(Records provided)

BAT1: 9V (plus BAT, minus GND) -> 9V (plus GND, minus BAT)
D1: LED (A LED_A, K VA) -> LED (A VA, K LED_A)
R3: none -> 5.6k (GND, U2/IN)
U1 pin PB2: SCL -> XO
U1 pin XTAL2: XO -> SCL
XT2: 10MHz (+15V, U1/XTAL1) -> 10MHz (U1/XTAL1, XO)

(End Records provided)
(Records provided)

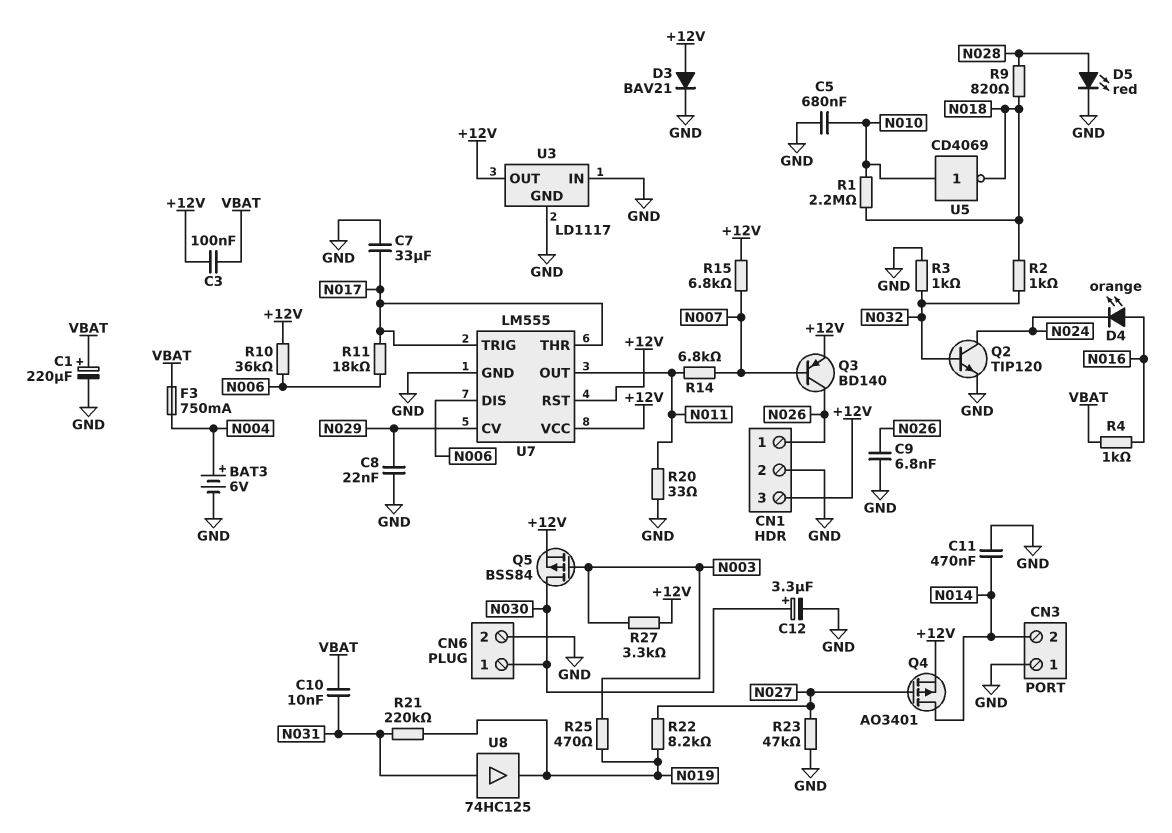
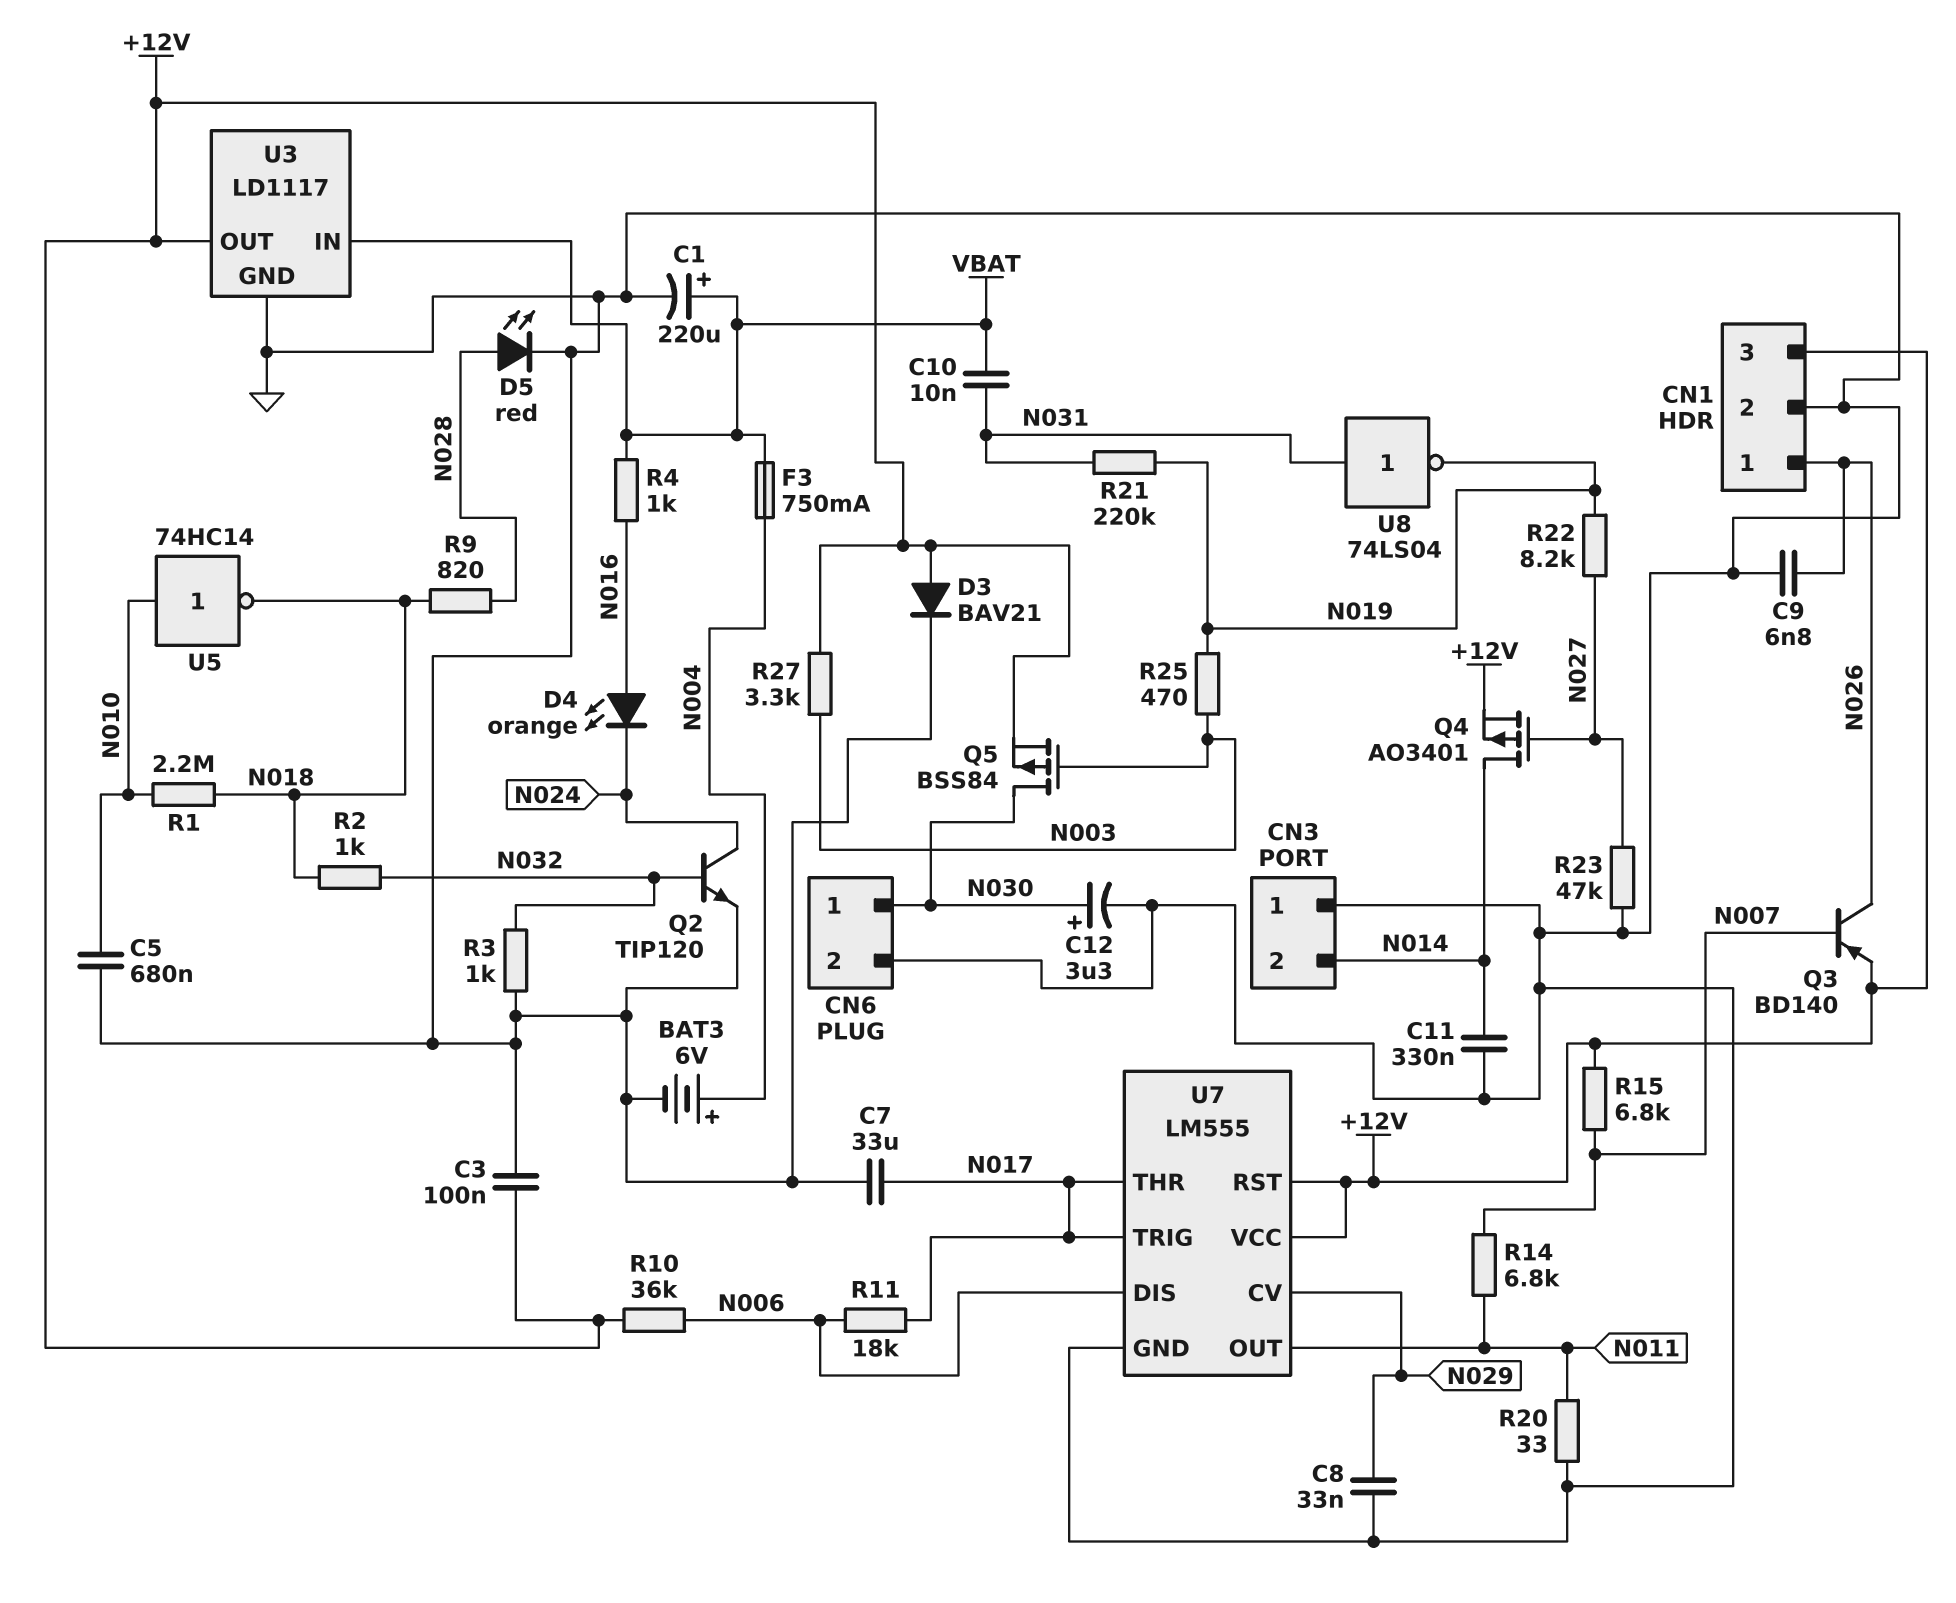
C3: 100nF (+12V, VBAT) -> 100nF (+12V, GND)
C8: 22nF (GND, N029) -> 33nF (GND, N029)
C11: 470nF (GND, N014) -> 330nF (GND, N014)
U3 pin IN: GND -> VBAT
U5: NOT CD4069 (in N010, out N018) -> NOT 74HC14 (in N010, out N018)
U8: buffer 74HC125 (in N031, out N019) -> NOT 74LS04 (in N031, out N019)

(End Records provided)
(Records provided)

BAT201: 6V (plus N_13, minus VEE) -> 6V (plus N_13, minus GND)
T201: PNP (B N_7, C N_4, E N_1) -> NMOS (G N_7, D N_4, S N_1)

(End Records provided)

• **Problem description**: Please copy the lines above from the line with "BAT1: 9V (plus" up to and including the line with "XT2: 10MHz (+15V, U1/XTAL1)", exactly as written and with nothing else.

• **Answer space**:
BAT1: 9V (plus BAT, minus GND) -> 9V (plus GND, minus BAT)
D1: LED (A LED_A, K VA) -> LED (A VA, K LED_A)
R3: none -> 5.6k (GND, U2/IN)
U1 pin PB2: SCL -> XO
U1 pin XTAL2: XO -> SCL
XT2: 10MHz (+15V, U1/XTAL1) -> 10MHz (U1/XTAL1, XO)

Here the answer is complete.